* _Written exercise_: In full and without alteration, give the listing again.

━━━ Entries shown ━━━

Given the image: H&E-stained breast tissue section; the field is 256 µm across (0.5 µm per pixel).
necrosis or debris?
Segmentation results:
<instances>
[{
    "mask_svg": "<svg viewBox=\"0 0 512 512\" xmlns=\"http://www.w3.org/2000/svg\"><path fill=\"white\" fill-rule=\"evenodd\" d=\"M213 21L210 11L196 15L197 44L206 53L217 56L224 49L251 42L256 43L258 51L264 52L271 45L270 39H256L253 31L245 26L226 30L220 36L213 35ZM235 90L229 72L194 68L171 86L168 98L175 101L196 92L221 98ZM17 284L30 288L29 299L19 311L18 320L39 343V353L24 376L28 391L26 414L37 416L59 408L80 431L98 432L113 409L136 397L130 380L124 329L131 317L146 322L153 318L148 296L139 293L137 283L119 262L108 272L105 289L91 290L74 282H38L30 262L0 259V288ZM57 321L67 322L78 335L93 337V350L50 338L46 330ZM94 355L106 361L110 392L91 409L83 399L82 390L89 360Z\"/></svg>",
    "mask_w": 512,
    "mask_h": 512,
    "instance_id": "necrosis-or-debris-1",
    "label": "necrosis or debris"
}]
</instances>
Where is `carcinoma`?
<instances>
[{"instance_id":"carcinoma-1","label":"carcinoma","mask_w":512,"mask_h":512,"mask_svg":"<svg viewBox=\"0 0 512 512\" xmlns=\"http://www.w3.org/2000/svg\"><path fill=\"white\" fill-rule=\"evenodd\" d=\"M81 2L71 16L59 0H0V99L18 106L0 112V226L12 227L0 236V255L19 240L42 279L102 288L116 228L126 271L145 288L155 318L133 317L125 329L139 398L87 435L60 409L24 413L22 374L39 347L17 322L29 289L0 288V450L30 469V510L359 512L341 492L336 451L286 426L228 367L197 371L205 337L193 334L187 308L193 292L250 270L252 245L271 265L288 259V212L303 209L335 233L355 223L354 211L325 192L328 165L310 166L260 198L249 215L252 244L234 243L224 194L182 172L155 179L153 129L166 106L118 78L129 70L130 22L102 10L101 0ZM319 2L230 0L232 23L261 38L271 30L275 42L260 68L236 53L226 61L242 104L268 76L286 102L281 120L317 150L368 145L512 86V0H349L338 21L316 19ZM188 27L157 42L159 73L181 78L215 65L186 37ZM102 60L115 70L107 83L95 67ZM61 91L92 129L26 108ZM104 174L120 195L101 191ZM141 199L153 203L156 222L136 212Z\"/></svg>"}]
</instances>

━━━

* _Final answer_:
Given the image: H&E-stained breast tissue section; the field is 256 µm across (0.5 µm per pixel).
necrosis or debris?
Segmentation results:
<instances>
[{
    "mask_svg": "<svg viewBox=\"0 0 512 512\" xmlns=\"http://www.w3.org/2000/svg\"><path fill=\"white\" fill-rule=\"evenodd\" d=\"M213 21L210 11L196 15L197 44L206 53L217 56L224 49L251 42L256 43L258 51L264 52L271 45L270 39H256L253 31L245 26L226 30L220 36L213 35ZM235 90L229 72L194 68L171 86L168 98L175 101L196 92L221 98ZM17 284L30 288L29 299L19 311L18 320L39 343V353L24 376L28 391L26 414L37 416L59 408L80 431L98 432L113 409L136 397L130 380L124 329L131 317L146 322L153 318L148 296L139 293L137 283L119 262L108 272L105 289L91 290L74 282H38L30 262L0 259V288ZM57 321L67 322L78 335L93 337V350L50 338L46 330ZM94 355L106 361L110 392L91 409L83 399L82 390L89 360Z\"/></svg>",
    "mask_w": 512,
    "mask_h": 512,
    "instance_id": "necrosis-or-debris-1",
    "label": "necrosis or debris"
}]
</instances>
Where is `carcinoma`?
<instances>
[{"instance_id":"carcinoma-1","label":"carcinoma","mask_w":512,"mask_h":512,"mask_svg":"<svg viewBox=\"0 0 512 512\" xmlns=\"http://www.w3.org/2000/svg\"><path fill=\"white\" fill-rule=\"evenodd\" d=\"M81 2L71 16L59 0H0V99L18 106L0 112V226L12 227L0 236V255L19 240L42 279L102 288L116 228L126 271L145 288L155 318L133 317L125 329L139 398L87 435L60 409L24 413L22 374L39 347L17 322L29 289L0 288V450L30 469V510L359 512L341 492L336 451L286 426L228 367L197 371L205 337L193 334L187 308L193 292L250 270L252 245L271 265L288 259V212L303 209L335 233L355 223L354 211L325 192L328 165L310 166L260 198L249 215L252 244L234 243L224 194L182 172L155 179L153 129L166 106L118 78L129 70L130 22L102 10L101 0ZM319 2L230 0L232 23L261 38L271 30L275 42L260 68L236 53L226 61L242 104L268 76L286 102L281 120L317 150L368 145L512 86V0H349L338 21L316 19ZM188 27L157 42L159 73L181 78L215 65L186 37ZM102 60L115 70L107 83L95 67ZM61 91L92 129L26 108ZM104 174L120 195L101 191ZM141 199L153 203L156 222L136 212Z\"/></svg>"}]
</instances>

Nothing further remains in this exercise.